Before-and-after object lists
+ + +
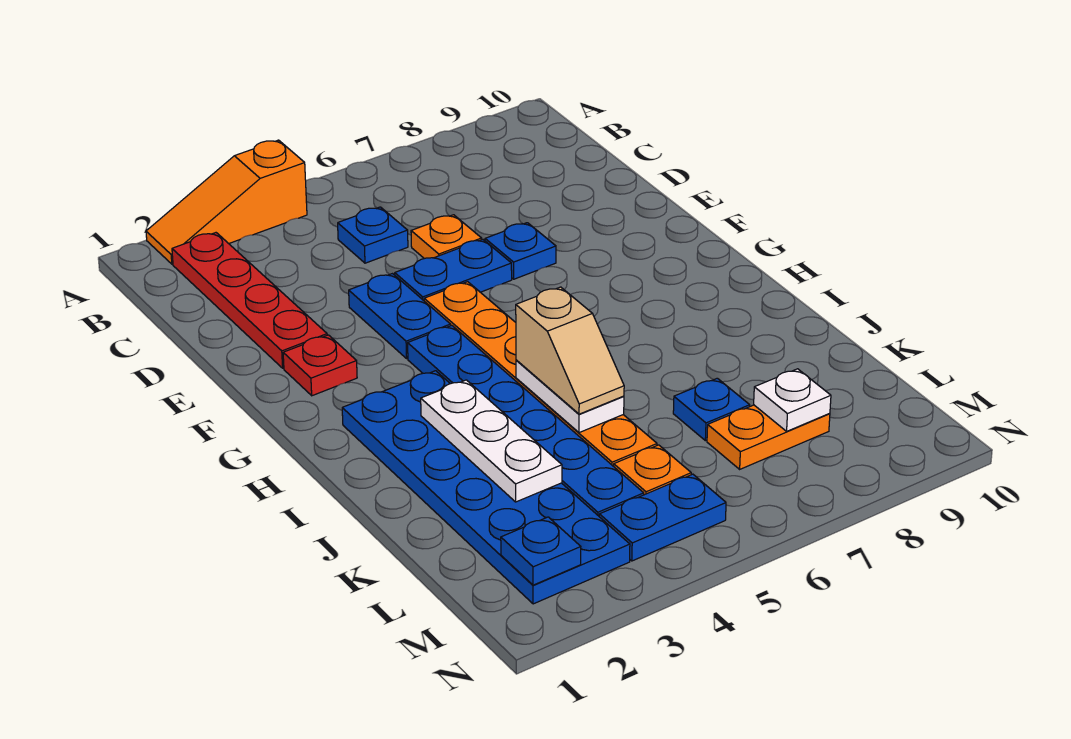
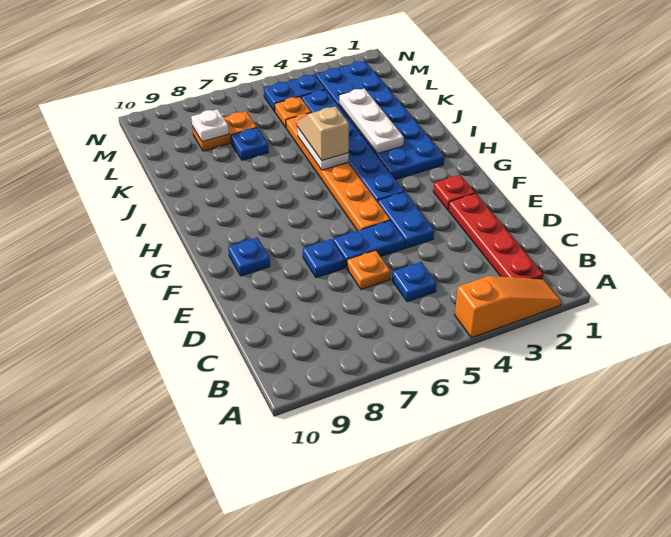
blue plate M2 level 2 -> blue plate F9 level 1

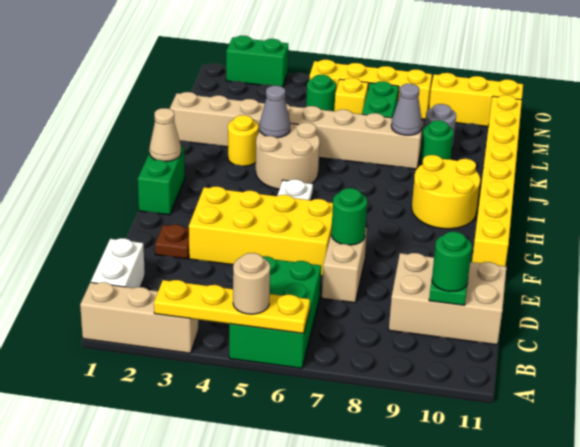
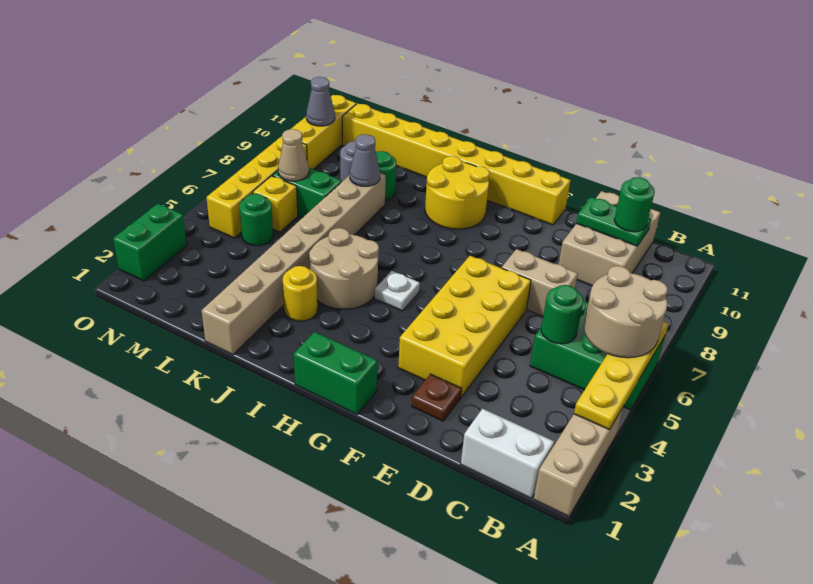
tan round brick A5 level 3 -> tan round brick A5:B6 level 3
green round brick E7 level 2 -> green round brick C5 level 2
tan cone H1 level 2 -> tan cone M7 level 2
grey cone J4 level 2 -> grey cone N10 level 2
+ + +
■ **Work required**
The entries are to be written out again exactly, though without any images.

■ **Solved problem**
blue plate M2 level 2 -> blue plate F9 level 1

tan round brick A5 level 3 -> tan round brick A5:B6 level 3
green round brick E7 level 2 -> green round brick C5 level 2
tan cone H1 level 2 -> tan cone M7 level 2
grey cone J4 level 2 -> grey cone N10 level 2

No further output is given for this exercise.